Directions for this task
Starting at the line that contains "brown banana [484,250,583,297]" and ending at the line that contains "camera: 110 degrees right, 0 degrees up", the lines below are to be given again exactly, with nothing added.

Exercise data
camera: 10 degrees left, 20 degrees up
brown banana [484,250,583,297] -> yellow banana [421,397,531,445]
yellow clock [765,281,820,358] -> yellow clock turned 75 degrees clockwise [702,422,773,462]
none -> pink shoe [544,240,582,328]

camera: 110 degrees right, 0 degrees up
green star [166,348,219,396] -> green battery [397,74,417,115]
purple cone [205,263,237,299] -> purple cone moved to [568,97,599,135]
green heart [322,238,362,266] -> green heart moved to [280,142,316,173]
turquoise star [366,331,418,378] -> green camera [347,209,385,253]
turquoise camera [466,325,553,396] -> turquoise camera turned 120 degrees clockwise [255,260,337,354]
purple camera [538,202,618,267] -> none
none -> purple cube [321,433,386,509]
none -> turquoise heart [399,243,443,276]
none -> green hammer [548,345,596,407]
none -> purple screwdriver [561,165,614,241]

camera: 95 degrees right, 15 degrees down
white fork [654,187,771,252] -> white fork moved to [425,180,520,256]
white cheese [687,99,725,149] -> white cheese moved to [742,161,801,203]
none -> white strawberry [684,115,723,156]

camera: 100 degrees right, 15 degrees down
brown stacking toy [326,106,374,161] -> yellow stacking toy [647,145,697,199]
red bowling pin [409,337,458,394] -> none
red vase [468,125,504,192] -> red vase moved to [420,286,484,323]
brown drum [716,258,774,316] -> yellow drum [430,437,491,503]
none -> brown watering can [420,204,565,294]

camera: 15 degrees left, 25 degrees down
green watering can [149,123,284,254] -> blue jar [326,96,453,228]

Result for this task
brown banana [484,250,583,297] -> yellow banana [421,397,531,445]
yellow clock [765,281,820,358] -> yellow clock turned 75 degrees clockwise [702,422,773,462]
none -> pink shoe [544,240,582,328]

camera: 110 degrees right, 0 degrees up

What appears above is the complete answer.